Problem to solve: Without including any pictures, copy each entry below exactly.

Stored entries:
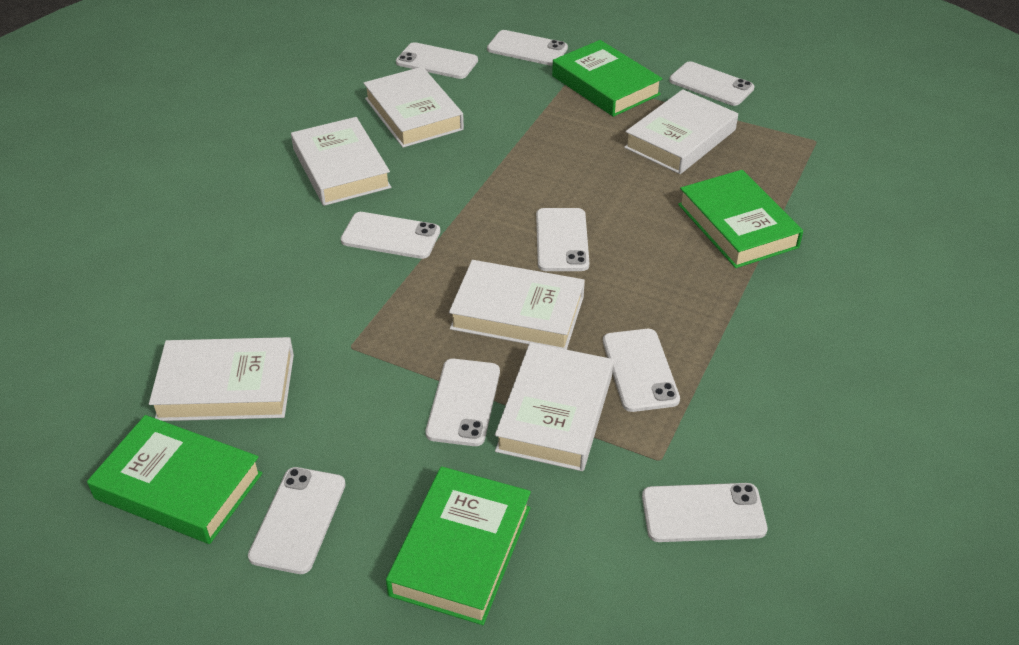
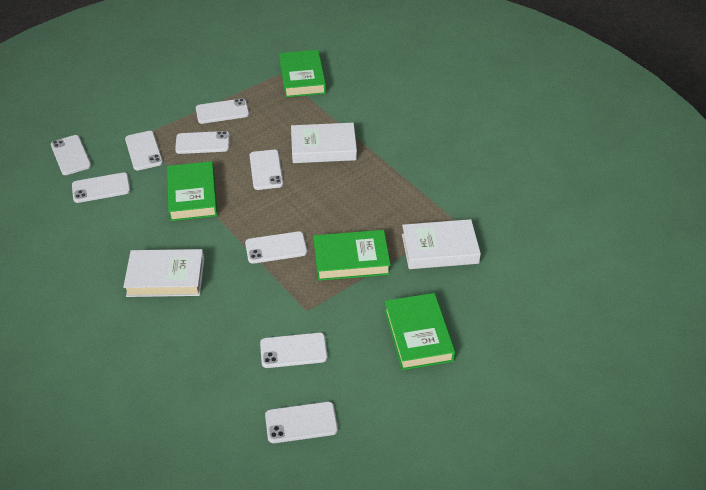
white book: 6 -> 3

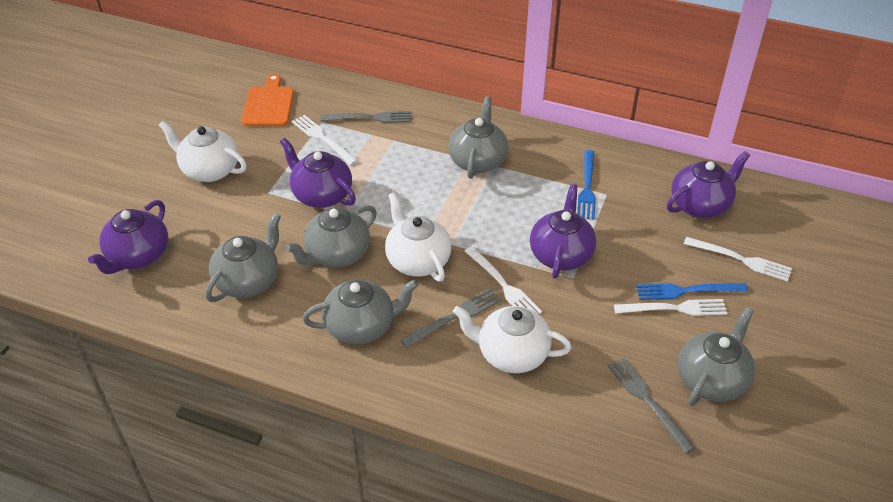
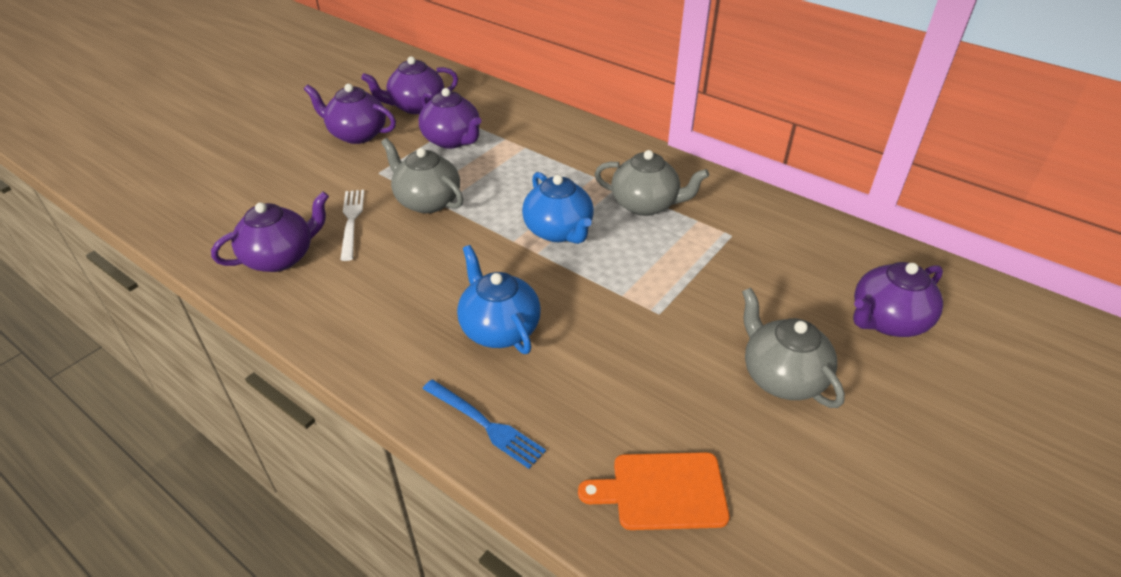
blue fork: 2 -> 1
blue teapot: 0 -> 2
grey fork: 3 -> 0
grey teapot: 5 -> 3
purple teapot: 4 -> 5
white fork: 4 -> 1
white teapot: 3 -> 0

Response:
white book: 6 -> 3

blue fork: 2 -> 1
blue teapot: 0 -> 2
grey fork: 3 -> 0
grey teapot: 5 -> 3
purple teapot: 4 -> 5
white fork: 4 -> 1
white teapot: 3 -> 0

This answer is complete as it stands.